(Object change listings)
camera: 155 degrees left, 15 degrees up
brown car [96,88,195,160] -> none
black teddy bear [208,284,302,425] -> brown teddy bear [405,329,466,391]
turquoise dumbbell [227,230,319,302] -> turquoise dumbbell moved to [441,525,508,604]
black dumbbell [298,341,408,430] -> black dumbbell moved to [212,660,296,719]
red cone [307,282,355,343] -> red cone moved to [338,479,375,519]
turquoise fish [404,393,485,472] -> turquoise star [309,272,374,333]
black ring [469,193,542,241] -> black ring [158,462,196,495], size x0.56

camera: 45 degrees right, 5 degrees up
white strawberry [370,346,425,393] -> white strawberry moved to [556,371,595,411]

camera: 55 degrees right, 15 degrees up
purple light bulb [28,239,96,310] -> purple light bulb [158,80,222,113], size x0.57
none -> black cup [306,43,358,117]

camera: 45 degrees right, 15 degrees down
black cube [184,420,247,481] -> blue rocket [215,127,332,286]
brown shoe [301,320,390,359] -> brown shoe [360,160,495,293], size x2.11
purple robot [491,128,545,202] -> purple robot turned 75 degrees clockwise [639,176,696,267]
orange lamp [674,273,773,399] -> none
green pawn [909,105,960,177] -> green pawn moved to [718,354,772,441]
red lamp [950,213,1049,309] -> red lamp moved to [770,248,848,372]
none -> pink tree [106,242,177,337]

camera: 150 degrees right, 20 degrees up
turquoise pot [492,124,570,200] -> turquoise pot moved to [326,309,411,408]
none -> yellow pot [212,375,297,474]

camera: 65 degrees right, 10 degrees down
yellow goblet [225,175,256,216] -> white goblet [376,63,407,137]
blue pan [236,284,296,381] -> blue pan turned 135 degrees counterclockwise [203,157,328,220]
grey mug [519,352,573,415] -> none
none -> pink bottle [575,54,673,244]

**WHAT YOU SHOULD DO**.
Repeat word for word the lines above that run from the line containing "turquoise dumbbell [227,230,319,302]" through the line containing "grey mug [519,352,573,415] -> none", both ends included, and nothing else.

**YOUR SOLUTION**.
turquoise dumbbell [227,230,319,302] -> turquoise dumbbell moved to [441,525,508,604]
black dumbbell [298,341,408,430] -> black dumbbell moved to [212,660,296,719]
red cone [307,282,355,343] -> red cone moved to [338,479,375,519]
turquoise fish [404,393,485,472] -> turquoise star [309,272,374,333]
black ring [469,193,542,241] -> black ring [158,462,196,495], size x0.56

camera: 45 degrees right, 5 degrees up
white strawberry [370,346,425,393] -> white strawberry moved to [556,371,595,411]

camera: 55 degrees right, 15 degrees up
purple light bulb [28,239,96,310] -> purple light bulb [158,80,222,113], size x0.57
none -> black cup [306,43,358,117]

camera: 45 degrees right, 15 degrees down
black cube [184,420,247,481] -> blue rocket [215,127,332,286]
brown shoe [301,320,390,359] -> brown shoe [360,160,495,293], size x2.11
purple robot [491,128,545,202] -> purple robot turned 75 degrees clockwise [639,176,696,267]
orange lamp [674,273,773,399] -> none
green pawn [909,105,960,177] -> green pawn moved to [718,354,772,441]
red lamp [950,213,1049,309] -> red lamp moved to [770,248,848,372]
none -> pink tree [106,242,177,337]

camera: 150 degrees right, 20 degrees up
turquoise pot [492,124,570,200] -> turquoise pot moved to [326,309,411,408]
none -> yellow pot [212,375,297,474]

camera: 65 degrees right, 10 degrees down
yellow goblet [225,175,256,216] -> white goblet [376,63,407,137]
blue pan [236,284,296,381] -> blue pan turned 135 degrees counterclockwise [203,157,328,220]
grey mug [519,352,573,415] -> none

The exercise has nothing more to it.